▶ **EXERCISE INSTRUCTIONS**: Your job with the data below is to output exactly the lines from the one holding "The second view lost the leaf-green_preserve_jar" down to the one holding "The leaf-green_flat_dish ended", both included, and no others.

- Opening Delimiter -

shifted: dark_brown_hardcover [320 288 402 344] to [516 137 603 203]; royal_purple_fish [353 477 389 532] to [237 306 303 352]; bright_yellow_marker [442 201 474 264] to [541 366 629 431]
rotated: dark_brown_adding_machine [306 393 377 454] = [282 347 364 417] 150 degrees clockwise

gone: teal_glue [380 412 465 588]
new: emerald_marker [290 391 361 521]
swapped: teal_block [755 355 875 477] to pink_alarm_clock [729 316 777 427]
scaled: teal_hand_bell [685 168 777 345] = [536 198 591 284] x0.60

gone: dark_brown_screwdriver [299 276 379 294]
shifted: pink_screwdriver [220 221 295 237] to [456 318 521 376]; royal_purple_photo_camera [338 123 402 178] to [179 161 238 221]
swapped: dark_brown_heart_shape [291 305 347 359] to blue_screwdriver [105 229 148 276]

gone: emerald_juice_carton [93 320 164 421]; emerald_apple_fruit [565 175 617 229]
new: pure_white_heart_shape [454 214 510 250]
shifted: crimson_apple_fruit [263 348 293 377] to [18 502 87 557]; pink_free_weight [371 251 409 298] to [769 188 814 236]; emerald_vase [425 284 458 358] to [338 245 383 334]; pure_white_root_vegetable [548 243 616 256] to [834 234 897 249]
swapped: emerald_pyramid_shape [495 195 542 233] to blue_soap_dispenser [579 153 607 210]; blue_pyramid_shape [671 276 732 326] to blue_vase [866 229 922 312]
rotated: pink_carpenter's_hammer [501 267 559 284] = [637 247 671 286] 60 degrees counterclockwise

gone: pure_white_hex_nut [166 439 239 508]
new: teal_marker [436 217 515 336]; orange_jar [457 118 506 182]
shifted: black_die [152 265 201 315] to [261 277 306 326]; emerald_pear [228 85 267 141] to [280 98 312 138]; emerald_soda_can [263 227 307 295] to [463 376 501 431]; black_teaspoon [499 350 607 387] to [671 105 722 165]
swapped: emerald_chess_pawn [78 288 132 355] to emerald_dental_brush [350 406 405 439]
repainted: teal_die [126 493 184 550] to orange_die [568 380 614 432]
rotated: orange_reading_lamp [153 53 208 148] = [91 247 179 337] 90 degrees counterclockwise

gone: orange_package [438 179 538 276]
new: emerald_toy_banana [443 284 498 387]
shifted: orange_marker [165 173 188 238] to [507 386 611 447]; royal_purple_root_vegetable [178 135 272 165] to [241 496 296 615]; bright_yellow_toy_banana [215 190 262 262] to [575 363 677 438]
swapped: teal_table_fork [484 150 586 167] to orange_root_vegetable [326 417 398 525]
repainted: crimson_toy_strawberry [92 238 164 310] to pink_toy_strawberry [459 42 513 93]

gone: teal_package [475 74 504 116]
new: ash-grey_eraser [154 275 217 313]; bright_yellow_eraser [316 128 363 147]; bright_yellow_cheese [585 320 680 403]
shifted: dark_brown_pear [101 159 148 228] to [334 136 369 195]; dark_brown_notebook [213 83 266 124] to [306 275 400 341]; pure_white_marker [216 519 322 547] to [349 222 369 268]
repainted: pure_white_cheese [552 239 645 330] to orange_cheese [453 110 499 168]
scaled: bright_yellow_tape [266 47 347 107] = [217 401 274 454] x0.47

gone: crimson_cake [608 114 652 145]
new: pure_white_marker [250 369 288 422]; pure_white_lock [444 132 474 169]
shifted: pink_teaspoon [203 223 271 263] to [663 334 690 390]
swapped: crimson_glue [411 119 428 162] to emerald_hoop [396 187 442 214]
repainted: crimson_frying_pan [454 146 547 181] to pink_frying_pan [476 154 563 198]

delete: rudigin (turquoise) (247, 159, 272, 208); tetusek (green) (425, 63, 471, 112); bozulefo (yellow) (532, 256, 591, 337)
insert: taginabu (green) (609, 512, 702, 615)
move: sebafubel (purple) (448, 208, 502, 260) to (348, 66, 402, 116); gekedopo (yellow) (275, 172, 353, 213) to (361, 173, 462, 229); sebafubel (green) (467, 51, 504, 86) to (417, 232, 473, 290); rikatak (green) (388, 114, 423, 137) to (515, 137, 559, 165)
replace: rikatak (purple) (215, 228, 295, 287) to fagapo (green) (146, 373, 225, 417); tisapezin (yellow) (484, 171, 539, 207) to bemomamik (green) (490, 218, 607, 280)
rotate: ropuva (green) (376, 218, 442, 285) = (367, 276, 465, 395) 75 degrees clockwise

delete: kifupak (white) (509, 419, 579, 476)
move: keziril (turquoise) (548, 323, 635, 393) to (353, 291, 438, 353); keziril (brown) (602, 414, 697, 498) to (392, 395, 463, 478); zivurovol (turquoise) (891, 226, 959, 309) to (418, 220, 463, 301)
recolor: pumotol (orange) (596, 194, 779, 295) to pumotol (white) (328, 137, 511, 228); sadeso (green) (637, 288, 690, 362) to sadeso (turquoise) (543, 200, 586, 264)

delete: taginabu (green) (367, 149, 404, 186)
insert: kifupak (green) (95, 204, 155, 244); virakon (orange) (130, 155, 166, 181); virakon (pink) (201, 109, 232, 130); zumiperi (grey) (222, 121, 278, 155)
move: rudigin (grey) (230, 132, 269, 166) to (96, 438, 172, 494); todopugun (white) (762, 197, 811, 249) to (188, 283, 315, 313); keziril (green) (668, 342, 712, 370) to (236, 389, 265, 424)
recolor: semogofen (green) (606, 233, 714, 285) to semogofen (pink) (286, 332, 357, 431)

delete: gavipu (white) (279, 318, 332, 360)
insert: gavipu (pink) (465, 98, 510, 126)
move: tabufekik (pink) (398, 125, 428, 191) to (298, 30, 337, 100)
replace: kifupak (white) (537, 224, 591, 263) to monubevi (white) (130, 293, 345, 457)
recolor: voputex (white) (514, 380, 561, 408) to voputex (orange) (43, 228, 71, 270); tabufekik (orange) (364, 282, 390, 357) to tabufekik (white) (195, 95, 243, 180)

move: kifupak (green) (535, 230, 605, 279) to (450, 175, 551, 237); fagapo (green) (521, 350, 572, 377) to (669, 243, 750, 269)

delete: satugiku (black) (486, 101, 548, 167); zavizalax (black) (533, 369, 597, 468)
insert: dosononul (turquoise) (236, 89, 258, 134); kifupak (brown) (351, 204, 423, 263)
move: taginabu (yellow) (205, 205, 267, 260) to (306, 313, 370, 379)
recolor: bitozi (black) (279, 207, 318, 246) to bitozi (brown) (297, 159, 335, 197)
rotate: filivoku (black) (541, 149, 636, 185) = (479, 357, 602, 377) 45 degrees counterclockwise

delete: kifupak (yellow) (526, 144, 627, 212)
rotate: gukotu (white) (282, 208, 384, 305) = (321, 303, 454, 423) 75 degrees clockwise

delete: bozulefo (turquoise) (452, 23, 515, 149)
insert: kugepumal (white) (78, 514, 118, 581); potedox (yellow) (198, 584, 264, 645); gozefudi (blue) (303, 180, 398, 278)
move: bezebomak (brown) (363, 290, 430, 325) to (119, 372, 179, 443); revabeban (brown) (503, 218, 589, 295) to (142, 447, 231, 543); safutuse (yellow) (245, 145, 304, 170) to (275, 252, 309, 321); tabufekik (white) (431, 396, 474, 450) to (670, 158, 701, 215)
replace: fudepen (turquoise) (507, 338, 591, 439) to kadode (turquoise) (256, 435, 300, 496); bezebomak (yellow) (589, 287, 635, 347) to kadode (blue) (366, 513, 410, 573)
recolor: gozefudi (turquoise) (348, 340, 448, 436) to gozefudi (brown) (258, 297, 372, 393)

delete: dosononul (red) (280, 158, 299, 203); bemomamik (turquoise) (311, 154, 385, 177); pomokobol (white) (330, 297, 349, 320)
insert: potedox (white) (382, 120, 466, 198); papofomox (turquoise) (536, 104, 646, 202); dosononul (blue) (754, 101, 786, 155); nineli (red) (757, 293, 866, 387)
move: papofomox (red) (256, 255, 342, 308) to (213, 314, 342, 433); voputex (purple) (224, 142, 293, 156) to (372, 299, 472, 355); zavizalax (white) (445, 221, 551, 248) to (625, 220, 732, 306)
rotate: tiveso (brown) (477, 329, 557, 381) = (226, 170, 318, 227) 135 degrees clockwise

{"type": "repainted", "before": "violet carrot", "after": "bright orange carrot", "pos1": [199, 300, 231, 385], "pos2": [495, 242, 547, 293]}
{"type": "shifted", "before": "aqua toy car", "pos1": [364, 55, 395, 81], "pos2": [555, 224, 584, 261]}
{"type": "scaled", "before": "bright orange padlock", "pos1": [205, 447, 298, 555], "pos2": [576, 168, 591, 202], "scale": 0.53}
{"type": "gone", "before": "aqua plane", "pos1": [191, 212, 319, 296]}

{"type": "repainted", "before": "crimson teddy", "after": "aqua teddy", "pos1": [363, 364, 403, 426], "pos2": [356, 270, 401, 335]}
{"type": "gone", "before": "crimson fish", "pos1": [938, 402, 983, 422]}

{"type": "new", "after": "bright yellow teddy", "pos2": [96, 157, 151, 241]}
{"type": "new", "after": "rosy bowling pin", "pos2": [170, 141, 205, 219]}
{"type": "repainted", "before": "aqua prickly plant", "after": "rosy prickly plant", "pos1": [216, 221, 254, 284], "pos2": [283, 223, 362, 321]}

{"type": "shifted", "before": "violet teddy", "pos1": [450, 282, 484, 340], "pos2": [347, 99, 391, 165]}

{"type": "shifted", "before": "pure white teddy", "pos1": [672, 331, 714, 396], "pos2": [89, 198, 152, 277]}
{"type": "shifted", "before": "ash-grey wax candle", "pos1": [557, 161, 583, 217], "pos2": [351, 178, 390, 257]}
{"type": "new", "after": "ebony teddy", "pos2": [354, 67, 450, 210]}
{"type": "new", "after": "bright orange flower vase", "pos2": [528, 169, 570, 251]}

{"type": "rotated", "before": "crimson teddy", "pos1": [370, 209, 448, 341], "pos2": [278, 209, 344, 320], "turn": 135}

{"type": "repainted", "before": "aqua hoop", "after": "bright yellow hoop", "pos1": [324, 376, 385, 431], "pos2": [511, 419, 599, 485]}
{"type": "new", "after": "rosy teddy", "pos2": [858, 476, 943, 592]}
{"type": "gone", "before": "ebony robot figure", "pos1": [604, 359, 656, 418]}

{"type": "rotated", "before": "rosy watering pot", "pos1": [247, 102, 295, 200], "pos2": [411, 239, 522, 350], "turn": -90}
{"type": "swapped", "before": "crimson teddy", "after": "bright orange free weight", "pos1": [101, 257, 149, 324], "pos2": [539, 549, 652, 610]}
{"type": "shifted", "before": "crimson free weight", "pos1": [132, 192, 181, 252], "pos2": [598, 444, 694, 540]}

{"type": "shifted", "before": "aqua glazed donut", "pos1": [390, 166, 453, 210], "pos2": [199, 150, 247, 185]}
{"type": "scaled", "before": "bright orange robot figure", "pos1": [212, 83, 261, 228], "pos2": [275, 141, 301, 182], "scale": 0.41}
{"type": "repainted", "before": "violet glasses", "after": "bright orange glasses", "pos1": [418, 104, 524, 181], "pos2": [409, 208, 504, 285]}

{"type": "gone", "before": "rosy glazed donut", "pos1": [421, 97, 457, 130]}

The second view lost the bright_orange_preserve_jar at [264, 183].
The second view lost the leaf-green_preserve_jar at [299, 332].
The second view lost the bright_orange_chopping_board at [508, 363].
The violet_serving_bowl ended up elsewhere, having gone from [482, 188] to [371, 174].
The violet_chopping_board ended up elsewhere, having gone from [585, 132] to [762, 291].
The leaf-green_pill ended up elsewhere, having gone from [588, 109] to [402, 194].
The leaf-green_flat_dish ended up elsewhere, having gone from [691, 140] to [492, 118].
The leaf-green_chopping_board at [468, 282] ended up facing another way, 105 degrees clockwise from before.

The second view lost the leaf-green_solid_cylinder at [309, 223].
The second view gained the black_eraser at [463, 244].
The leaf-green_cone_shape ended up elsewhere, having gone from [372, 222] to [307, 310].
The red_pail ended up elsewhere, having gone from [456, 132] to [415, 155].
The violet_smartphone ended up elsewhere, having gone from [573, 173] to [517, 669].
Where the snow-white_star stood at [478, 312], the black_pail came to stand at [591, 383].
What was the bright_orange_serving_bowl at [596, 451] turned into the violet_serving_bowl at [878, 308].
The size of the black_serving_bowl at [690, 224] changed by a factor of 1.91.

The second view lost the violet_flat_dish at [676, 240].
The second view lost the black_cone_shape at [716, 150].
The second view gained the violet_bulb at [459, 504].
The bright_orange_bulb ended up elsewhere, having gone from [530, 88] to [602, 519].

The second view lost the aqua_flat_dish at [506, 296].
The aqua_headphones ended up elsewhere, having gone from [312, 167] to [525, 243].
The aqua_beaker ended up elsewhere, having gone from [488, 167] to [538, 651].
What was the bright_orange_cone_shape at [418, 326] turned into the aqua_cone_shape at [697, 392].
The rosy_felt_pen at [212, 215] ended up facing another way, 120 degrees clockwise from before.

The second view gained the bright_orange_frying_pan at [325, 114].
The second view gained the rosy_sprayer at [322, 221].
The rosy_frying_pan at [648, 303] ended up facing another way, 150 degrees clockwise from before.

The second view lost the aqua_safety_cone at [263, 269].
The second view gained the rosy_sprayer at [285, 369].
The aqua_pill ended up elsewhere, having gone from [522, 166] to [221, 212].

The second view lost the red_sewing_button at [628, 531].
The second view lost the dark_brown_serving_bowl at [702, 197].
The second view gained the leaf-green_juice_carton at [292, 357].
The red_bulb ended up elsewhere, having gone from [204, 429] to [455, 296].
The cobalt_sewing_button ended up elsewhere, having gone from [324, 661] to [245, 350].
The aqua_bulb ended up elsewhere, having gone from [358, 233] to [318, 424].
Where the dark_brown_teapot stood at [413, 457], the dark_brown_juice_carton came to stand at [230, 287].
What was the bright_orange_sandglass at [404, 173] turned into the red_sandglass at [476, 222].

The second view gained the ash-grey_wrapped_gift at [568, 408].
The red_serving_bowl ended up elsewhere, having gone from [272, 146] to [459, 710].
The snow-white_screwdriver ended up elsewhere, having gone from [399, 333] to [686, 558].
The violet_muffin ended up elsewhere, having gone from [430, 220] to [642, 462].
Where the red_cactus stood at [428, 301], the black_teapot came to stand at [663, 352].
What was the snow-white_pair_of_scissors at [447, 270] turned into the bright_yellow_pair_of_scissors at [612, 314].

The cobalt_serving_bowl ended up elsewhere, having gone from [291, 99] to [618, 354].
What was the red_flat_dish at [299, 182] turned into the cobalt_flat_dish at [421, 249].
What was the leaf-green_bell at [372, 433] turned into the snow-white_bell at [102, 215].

- Closing Delimiter -

▶ **YOUR RESPONSE**:
The second view lost the leaf-green_preserve_jar at [299, 332].
The second view lost the bright_orange_chopping_board at [508, 363].
The violet_serving_bowl ended up elsewhere, having gone from [482, 188] to [371, 174].
The violet_chopping_board ended up elsewhere, having gone from [585, 132] to [762, 291].
The leaf-green_pill ended up elsewhere, having gone from [588, 109] to [402, 194].
The leaf-green_flat_dish ended up elsewhere, having gone from [691, 140] to [492, 118].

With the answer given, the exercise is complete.